INSTRUCTIONS TO FOLLOW |
In the material below, write out each line word for word and omit the pictures.

☆ ☆ ☆ ☆ ☆

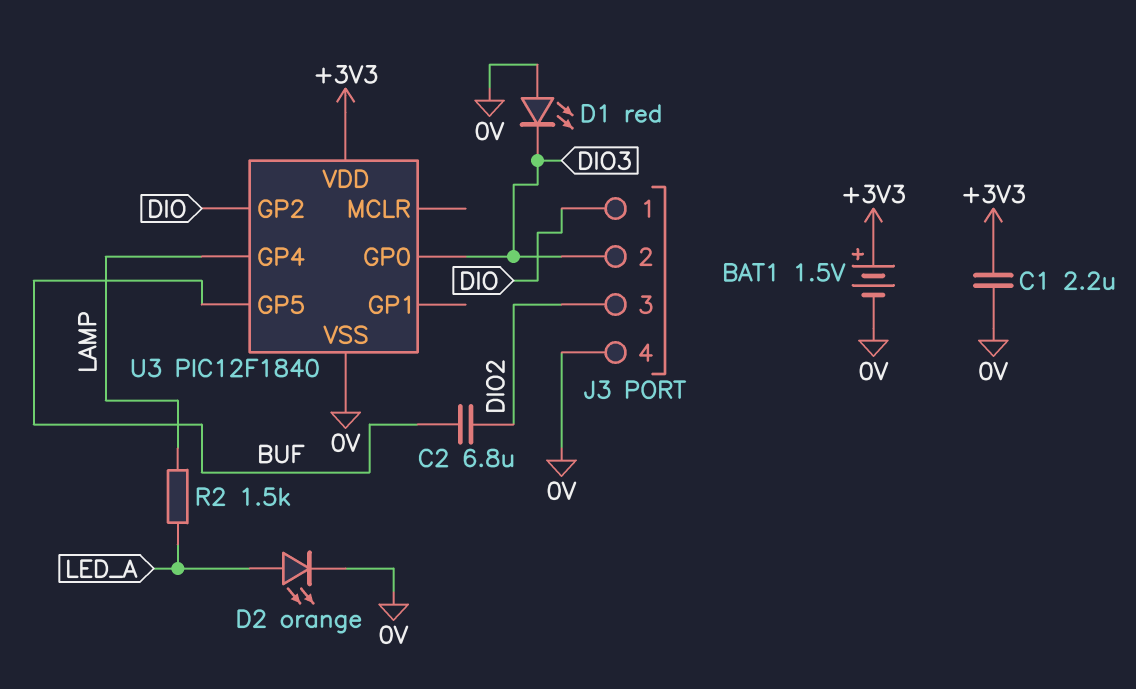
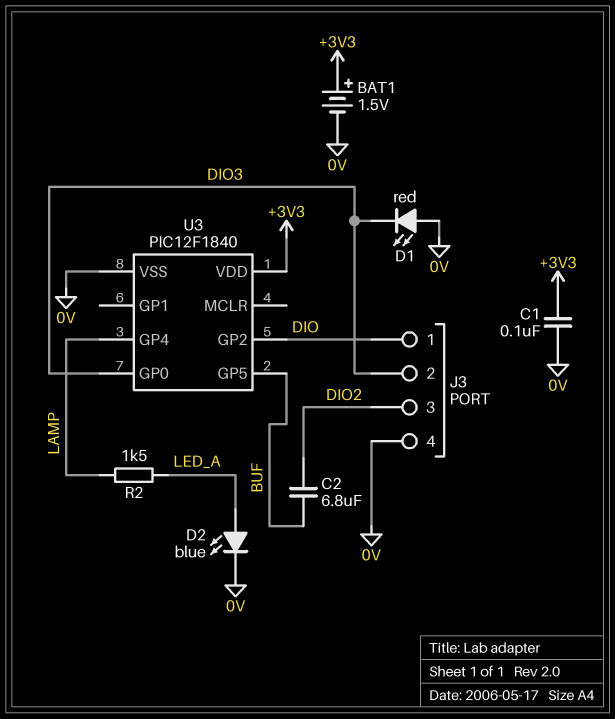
C1: 2.2uF (+3V3, 0V) -> 100nF (+3V3, 0V)
D2: LED orange (A LED_A, K 0V) -> LED blue (A LED_A, K 0V)

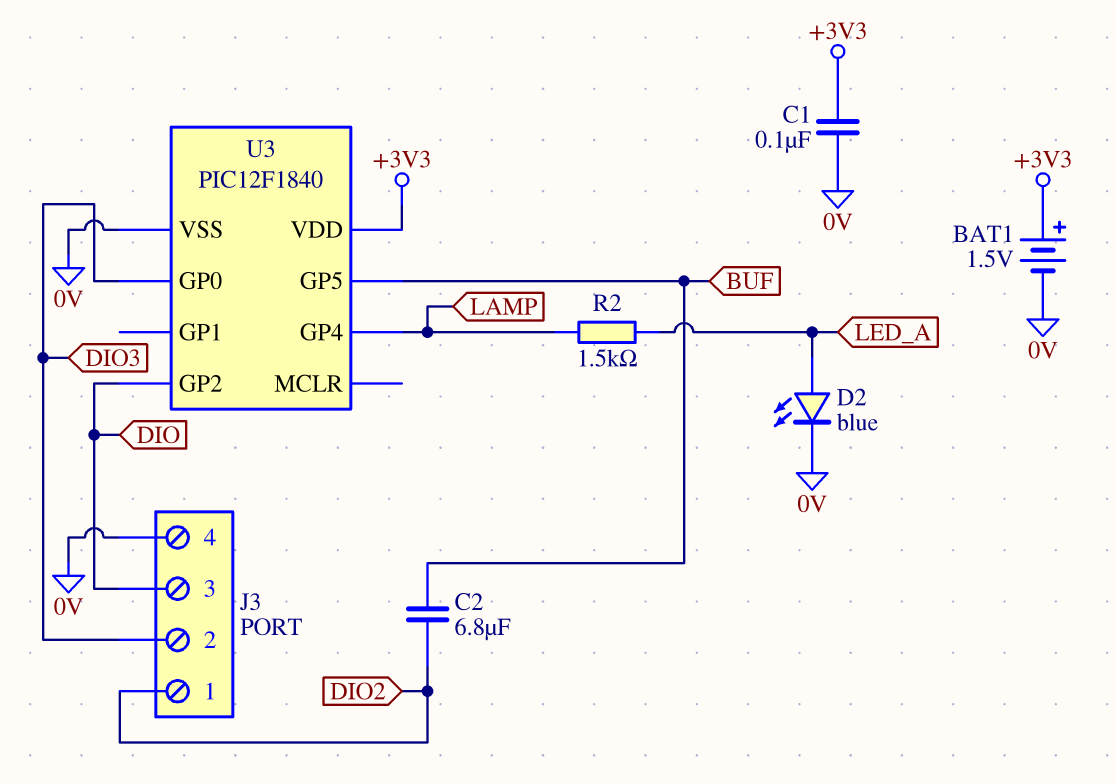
D1: LED red (A 0V, K DIO3) -> none
J3 pin 1: DIO -> DIO2
J3 pin 3: DIO2 -> DIO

☆ ☆ ☆ ☆ ☆

TASK SOLUTION |
C1: 2.2uF (+3V3, 0V) -> 100nF (+3V3, 0V)
D2: LED orange (A LED_A, K 0V) -> LED blue (A LED_A, K 0V)

D1: LED red (A 0V, K DIO3) -> none
J3 pin 1: DIO -> DIO2
J3 pin 3: DIO2 -> DIO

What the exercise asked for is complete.